#### Problem to work on
Starting at the line that contains "Question: Can you confirm if pink" and ending with the final line of the data, retype those lines without any changes.

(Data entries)
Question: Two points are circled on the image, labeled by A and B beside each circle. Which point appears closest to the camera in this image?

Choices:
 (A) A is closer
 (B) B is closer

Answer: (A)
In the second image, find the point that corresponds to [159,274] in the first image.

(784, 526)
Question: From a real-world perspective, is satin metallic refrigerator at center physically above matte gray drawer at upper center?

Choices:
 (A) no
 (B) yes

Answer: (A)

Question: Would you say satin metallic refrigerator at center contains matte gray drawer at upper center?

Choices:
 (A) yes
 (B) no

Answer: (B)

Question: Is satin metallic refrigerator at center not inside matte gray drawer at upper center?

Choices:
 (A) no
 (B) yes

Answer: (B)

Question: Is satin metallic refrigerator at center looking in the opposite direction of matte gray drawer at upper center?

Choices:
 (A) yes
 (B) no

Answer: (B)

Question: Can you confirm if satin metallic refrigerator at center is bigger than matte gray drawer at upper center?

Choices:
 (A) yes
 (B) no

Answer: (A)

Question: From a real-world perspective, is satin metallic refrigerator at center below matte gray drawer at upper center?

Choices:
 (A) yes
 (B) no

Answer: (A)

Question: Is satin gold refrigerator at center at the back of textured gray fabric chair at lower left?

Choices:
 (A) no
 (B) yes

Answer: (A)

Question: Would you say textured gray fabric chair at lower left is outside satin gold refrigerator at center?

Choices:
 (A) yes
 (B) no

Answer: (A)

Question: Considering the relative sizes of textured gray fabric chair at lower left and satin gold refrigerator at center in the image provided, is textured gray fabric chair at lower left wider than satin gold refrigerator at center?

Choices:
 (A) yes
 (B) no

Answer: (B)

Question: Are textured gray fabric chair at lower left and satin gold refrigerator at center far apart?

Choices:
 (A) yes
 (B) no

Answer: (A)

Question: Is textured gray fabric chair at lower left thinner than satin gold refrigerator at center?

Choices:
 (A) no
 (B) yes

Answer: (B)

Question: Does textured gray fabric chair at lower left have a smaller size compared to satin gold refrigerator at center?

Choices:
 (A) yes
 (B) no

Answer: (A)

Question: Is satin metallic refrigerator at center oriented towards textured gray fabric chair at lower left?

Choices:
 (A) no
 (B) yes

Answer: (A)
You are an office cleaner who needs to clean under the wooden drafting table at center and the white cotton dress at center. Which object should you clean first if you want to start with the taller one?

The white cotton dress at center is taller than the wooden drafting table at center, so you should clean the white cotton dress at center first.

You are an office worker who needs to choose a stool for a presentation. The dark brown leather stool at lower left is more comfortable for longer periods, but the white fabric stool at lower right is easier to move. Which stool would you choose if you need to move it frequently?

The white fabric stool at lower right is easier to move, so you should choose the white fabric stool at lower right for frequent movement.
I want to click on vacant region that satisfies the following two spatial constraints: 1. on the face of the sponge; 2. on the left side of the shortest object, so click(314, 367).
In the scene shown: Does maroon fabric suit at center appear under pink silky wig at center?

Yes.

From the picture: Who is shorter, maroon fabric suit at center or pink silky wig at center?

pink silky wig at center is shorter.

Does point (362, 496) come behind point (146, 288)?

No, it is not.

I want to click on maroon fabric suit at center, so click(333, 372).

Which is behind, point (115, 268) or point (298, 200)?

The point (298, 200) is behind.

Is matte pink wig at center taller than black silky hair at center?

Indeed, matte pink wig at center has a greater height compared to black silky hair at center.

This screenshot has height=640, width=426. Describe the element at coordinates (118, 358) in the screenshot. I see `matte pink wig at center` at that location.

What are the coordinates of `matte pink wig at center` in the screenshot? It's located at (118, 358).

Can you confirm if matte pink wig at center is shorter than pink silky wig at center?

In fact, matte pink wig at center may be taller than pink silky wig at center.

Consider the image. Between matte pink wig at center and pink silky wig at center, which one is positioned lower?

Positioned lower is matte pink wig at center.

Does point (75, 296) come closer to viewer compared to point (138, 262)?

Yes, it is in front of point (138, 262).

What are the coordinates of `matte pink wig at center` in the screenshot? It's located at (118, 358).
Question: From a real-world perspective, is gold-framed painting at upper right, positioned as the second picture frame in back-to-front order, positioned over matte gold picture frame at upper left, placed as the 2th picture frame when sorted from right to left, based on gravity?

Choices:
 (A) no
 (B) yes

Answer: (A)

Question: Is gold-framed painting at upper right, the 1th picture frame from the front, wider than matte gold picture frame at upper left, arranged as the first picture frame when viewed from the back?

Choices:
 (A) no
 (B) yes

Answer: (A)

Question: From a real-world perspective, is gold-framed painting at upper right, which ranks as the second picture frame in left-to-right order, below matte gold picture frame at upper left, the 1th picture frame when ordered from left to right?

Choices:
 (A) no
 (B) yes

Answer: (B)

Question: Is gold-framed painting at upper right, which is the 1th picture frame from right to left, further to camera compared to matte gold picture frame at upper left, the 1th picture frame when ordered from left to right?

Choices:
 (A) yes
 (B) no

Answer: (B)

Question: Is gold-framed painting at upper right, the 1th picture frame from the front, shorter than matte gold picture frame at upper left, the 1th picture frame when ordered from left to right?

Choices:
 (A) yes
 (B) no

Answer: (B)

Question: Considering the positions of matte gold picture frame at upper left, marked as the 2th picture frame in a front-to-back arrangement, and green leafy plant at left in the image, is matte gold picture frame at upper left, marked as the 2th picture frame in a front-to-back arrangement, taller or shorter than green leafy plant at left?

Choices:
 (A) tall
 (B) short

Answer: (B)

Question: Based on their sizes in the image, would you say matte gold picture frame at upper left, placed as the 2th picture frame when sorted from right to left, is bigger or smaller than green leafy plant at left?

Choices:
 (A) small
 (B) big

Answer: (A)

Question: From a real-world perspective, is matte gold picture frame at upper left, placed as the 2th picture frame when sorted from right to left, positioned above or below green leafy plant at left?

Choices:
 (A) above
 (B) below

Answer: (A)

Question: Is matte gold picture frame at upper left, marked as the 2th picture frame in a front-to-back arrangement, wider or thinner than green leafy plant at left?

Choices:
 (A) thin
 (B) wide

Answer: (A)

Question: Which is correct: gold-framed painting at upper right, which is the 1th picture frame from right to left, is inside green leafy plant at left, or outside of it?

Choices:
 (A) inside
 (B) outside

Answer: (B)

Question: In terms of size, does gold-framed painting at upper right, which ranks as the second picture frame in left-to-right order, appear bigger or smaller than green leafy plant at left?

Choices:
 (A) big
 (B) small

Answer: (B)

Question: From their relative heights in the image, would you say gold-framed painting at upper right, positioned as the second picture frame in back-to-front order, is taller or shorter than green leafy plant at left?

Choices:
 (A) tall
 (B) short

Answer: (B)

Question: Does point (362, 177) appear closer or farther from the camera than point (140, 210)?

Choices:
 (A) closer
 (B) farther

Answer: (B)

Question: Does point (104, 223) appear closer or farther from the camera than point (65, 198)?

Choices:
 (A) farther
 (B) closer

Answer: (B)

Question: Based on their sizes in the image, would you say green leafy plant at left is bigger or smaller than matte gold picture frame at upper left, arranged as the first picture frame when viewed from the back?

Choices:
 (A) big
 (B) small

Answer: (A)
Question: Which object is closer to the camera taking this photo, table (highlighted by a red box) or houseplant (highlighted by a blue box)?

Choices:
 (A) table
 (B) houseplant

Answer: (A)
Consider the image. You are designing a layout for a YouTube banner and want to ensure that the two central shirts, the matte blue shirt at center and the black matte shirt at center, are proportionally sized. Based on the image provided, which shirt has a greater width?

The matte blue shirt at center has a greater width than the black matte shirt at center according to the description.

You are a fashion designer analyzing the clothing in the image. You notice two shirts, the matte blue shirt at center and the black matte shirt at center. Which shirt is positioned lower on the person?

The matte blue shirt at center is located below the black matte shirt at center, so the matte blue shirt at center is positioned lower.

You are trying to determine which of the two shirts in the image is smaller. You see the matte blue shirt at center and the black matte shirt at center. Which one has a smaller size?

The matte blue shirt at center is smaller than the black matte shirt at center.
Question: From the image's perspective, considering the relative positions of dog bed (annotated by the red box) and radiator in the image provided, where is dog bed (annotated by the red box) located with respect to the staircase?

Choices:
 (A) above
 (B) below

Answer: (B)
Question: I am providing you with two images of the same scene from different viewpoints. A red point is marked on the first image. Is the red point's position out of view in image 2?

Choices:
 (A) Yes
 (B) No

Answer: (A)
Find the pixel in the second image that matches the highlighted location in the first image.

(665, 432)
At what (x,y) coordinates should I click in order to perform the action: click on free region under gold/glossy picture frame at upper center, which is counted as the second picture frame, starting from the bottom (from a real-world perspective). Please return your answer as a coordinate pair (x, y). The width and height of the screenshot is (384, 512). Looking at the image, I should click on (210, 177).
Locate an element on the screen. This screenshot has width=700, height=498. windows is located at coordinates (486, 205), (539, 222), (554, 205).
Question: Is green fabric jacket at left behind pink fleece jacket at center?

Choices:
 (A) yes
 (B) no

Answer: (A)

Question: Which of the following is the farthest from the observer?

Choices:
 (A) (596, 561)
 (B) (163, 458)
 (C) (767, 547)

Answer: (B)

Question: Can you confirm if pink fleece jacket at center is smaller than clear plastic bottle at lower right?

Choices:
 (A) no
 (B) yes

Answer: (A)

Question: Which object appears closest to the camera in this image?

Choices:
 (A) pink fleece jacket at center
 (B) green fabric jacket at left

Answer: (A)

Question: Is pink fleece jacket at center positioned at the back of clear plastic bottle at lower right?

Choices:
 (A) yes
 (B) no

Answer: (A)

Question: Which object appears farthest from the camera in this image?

#### Solution to this problem
Question: Can you confirm if pink fleece jacket at center is smaller than clear plastic bottle at lower right?

Choices:
 (A) no
 (B) yes

Answer: (A)

Question: Which object appears closest to the camera in this image?

Choices:
 (A) pink fleece jacket at center
 (B) green fabric jacket at left

Answer: (A)

Question: Is pink fleece jacket at center positioned at the back of clear plastic bottle at lower right?

Choices:
 (A) yes
 (B) no

Answer: (A)

Question: Which object appears farthest from the camera in this image?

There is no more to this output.